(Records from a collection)
+===+

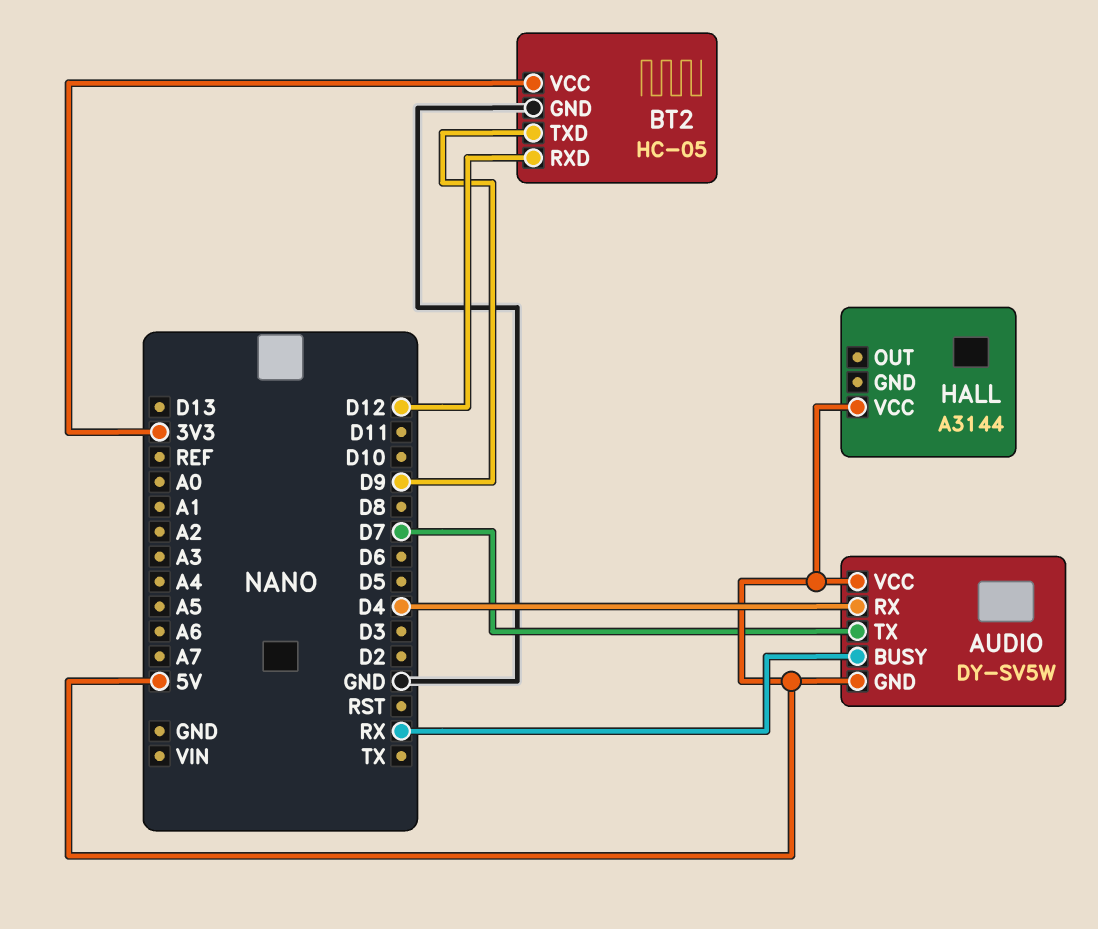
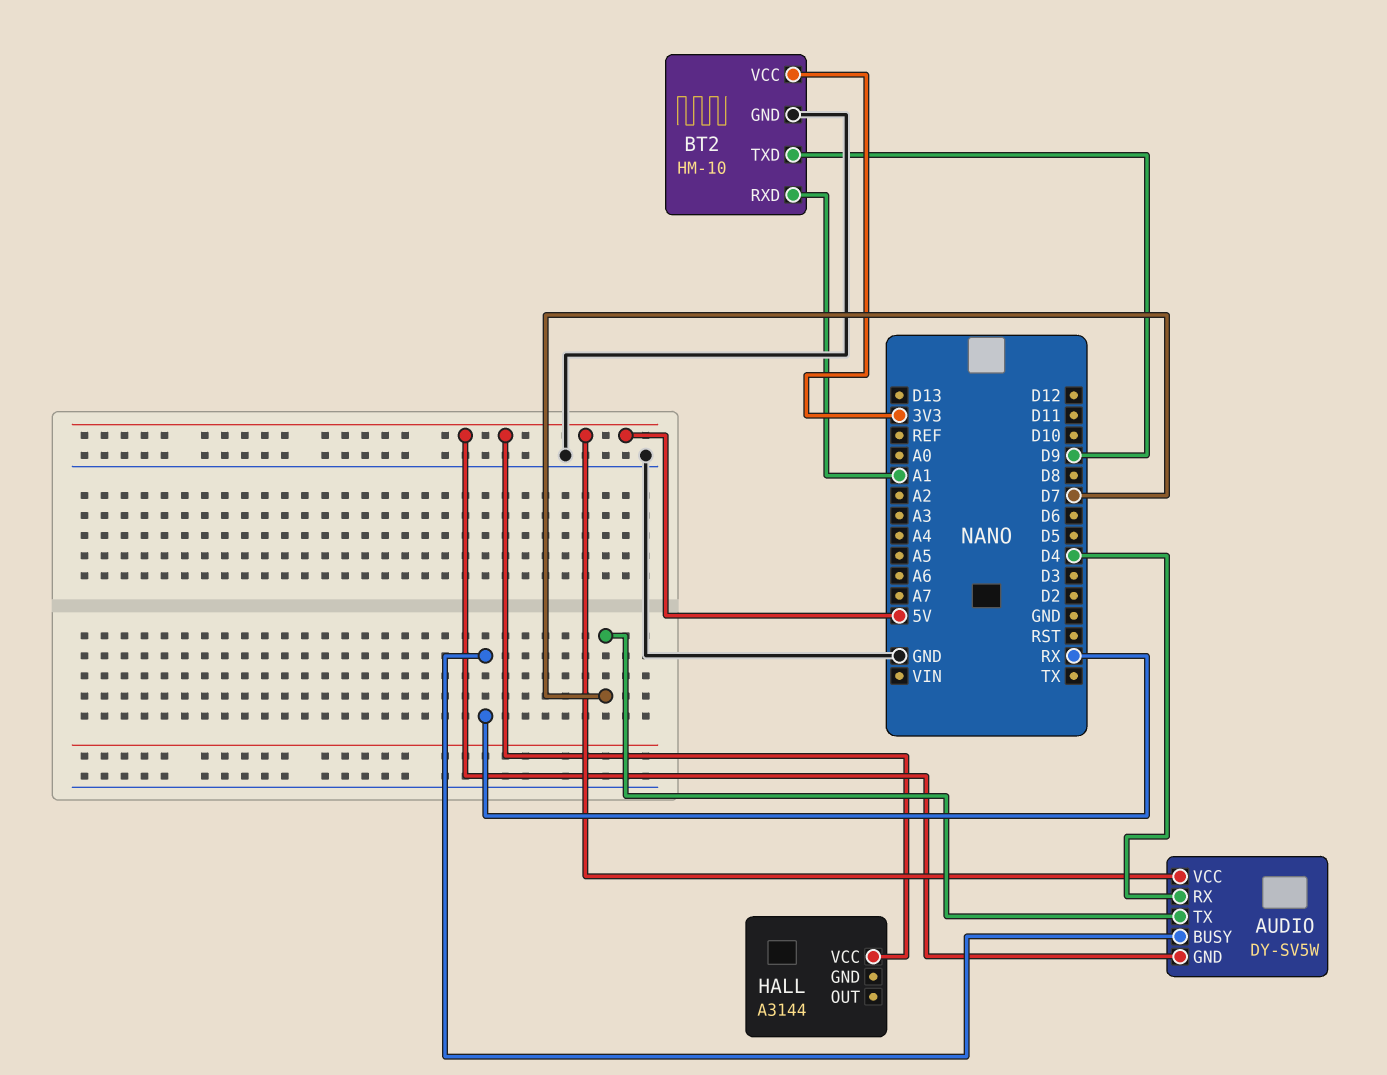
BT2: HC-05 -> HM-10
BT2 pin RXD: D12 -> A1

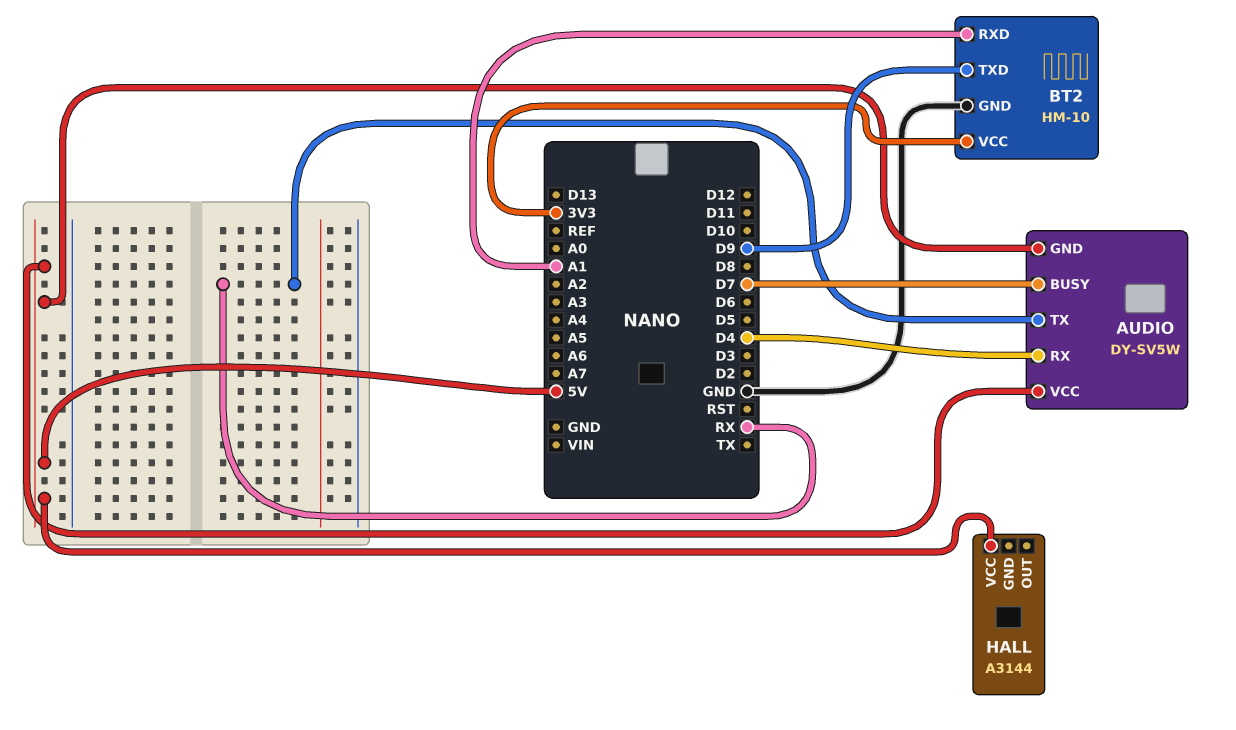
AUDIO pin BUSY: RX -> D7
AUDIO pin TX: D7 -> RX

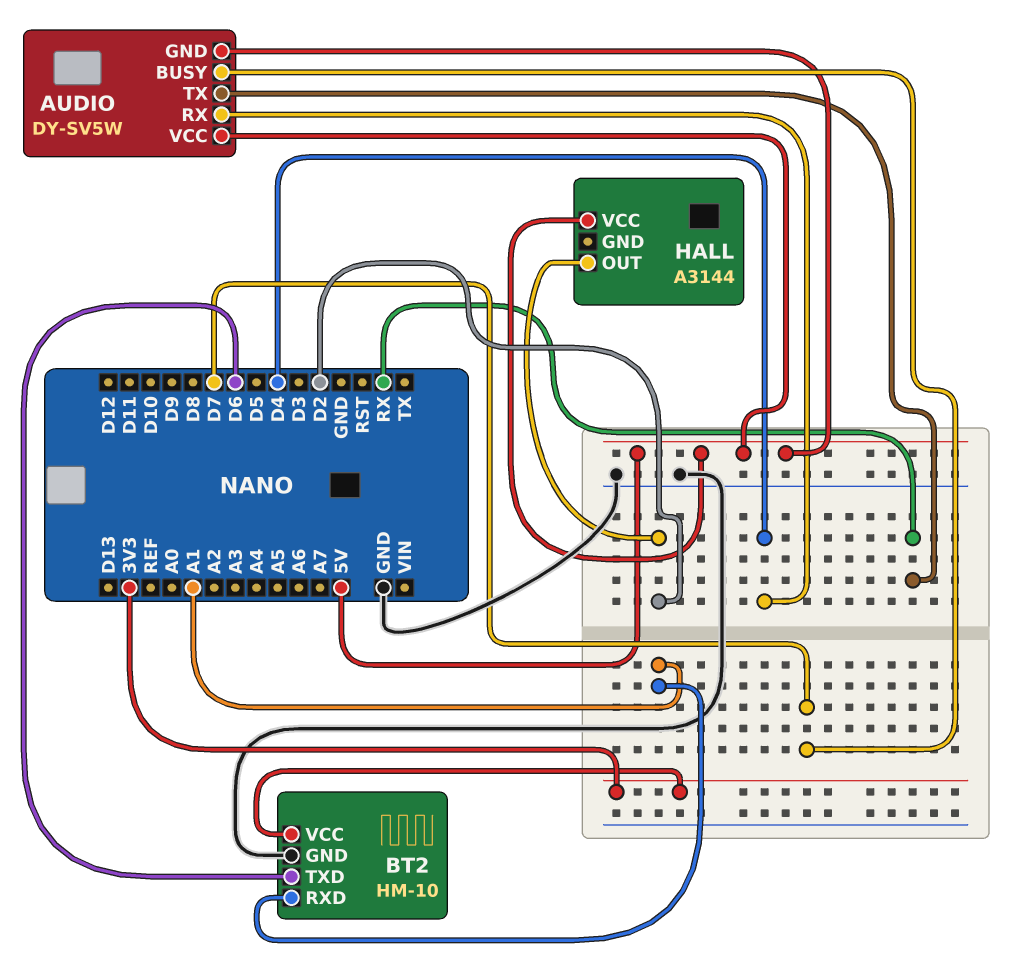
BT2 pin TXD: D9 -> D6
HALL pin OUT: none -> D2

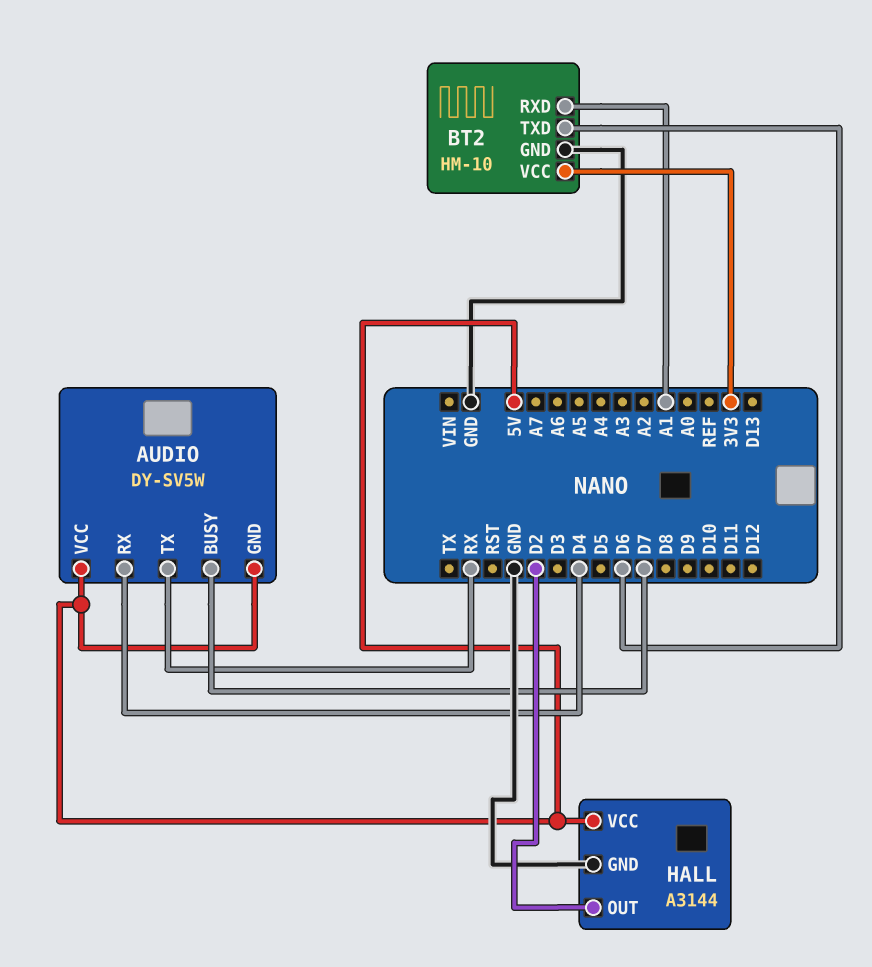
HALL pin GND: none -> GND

+===+

Retype the records verbatim, excluding each image they hold.

BT2: HC-05 -> HM-10
BT2 pin RXD: D12 -> A1

AUDIO pin BUSY: RX -> D7
AUDIO pin TX: D7 -> RX

BT2 pin TXD: D9 -> D6
HALL pin OUT: none -> D2

HALL pin GND: none -> GND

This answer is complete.